_WHAT TO PRODUCE_. Turn the items from the start through the line containing "43: (272, 257)", inclusive, into a numbered list, dropping any blank lines.

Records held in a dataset
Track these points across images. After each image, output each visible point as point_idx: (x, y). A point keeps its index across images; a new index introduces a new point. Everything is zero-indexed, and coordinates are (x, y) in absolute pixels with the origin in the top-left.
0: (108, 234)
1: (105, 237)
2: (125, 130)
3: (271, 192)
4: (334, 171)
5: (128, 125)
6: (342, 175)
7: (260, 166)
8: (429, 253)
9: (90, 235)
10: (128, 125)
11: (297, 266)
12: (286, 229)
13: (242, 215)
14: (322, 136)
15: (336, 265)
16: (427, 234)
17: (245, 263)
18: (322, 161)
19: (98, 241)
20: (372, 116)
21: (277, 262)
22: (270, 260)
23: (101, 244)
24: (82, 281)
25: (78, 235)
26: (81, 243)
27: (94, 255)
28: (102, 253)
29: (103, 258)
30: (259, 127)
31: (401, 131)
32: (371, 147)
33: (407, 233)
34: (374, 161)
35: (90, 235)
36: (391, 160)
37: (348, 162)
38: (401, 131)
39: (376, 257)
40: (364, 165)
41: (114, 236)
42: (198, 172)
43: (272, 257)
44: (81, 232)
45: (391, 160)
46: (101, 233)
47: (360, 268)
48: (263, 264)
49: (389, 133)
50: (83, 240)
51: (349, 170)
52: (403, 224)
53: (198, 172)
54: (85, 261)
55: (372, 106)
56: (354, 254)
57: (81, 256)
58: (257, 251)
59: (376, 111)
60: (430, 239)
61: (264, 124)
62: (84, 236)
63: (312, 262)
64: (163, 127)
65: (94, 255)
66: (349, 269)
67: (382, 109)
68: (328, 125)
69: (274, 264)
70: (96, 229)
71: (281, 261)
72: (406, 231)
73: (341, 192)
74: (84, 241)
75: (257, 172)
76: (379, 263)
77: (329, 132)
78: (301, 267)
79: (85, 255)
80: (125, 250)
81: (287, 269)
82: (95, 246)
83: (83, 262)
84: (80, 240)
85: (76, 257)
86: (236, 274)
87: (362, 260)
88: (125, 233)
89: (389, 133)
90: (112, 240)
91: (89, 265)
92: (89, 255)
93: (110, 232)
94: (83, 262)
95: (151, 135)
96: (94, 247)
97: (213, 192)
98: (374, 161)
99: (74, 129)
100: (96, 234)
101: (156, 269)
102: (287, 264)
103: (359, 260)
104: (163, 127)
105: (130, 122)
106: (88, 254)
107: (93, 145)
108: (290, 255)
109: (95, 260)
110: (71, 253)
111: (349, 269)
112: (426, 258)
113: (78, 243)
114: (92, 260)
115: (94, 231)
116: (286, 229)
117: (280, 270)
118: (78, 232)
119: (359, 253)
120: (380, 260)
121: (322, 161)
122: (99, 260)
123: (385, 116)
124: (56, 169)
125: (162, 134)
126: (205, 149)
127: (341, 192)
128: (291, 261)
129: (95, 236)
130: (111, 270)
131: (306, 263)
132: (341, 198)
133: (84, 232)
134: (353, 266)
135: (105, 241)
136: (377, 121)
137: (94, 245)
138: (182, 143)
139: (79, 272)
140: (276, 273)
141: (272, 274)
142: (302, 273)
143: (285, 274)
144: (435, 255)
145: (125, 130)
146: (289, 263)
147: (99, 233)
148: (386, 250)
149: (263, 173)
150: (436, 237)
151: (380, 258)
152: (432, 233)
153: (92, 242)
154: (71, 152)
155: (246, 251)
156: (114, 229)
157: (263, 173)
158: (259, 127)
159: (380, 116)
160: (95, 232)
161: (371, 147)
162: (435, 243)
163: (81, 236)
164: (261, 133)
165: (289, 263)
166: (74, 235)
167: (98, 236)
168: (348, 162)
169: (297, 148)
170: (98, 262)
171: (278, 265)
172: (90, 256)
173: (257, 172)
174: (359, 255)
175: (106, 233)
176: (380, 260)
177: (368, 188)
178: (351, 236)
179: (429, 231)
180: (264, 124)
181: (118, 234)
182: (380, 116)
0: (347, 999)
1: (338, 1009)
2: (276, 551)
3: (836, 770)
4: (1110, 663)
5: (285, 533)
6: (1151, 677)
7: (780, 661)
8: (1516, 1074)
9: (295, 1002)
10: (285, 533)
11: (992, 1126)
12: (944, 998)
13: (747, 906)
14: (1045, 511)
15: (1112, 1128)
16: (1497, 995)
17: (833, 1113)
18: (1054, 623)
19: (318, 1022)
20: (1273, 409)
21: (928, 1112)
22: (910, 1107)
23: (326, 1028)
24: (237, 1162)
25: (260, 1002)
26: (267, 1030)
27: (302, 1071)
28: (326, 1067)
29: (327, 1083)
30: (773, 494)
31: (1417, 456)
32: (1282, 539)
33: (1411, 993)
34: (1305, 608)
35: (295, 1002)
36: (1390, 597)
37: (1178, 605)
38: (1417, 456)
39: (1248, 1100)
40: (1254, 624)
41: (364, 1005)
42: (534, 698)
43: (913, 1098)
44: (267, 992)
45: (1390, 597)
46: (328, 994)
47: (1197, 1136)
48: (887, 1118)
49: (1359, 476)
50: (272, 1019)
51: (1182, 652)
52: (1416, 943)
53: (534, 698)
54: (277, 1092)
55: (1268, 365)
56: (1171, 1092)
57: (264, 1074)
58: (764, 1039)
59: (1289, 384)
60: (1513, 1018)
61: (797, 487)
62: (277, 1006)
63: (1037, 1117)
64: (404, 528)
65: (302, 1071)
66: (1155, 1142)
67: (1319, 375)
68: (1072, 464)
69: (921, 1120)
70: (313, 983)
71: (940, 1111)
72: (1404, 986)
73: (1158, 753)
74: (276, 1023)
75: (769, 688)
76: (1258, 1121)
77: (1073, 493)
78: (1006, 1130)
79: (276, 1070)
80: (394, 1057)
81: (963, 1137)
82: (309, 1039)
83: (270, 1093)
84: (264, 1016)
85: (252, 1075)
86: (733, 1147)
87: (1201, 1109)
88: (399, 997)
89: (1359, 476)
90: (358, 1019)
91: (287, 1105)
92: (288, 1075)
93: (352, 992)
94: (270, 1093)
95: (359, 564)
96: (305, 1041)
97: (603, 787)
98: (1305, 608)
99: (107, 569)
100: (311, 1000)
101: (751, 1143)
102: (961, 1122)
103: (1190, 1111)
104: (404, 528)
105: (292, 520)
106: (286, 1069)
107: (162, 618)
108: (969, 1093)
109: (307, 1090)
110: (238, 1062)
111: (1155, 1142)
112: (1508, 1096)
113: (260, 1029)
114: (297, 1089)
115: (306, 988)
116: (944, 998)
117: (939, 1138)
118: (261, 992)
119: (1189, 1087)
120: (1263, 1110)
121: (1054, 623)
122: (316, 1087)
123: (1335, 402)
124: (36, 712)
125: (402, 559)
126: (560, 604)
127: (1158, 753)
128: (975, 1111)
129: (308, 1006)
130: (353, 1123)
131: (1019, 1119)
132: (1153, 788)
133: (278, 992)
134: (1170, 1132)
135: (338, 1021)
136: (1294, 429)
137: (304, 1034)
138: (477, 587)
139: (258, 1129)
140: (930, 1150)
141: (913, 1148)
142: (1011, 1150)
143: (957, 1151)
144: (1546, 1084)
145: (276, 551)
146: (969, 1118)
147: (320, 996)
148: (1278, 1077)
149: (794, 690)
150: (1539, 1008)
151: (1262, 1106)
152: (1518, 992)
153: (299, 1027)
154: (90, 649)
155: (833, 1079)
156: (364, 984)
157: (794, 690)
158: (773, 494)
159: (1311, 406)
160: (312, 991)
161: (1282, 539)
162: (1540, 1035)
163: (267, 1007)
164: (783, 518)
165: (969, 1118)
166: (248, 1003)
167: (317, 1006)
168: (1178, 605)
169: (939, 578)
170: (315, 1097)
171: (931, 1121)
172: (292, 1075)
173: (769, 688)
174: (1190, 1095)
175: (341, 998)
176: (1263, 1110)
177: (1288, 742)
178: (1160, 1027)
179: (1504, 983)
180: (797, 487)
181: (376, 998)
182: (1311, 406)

_RESULT FOR THIS TASK_.
1. Track these points across images. After each image, output each visible point as point_idx: (x, y). A point keeps its index across images; a new index introduces a new point. Everything is zero-indexed, and coordinates are (x, y) in absolute pixels with the origin in the top-left.
2. 0: (108, 234)
3. 1: (105, 237)
4. 2: (125, 130)
5. 3: (271, 192)
6. 4: (334, 171)
7. 5: (128, 125)
8. 6: (342, 175)
9. 7: (260, 166)
10. 8: (429, 253)
11. 9: (90, 235)
12. 10: (128, 125)
13. 11: (297, 266)
14. 12: (286, 229)
15. 13: (242, 215)
16. 14: (322, 136)
17. 15: (336, 265)
18. 16: (427, 234)
19. 17: (245, 263)
20. 18: (322, 161)
21. 19: (98, 241)
22. 20: (372, 116)
23. 21: (277, 262)
24. 22: (270, 260)
25. 23: (101, 244)
26. 24: (82, 281)
27. 25: (78, 235)
28. 26: (81, 243)
29. 27: (94, 255)
30. 28: (102, 253)
31. 29: (103, 258)
32. 30: (259, 127)
33. 31: (401, 131)
34. 32: (371, 147)
35. 33: (407, 233)
36. 34: (374, 161)
37. 35: (90, 235)
38. 36: (391, 160)
39. 37: (348, 162)
40. 38: (401, 131)
41. 39: (376, 257)
42. 40: (364, 165)
43. 41: (114, 236)
44. 42: (198, 172)
45. 43: (272, 257)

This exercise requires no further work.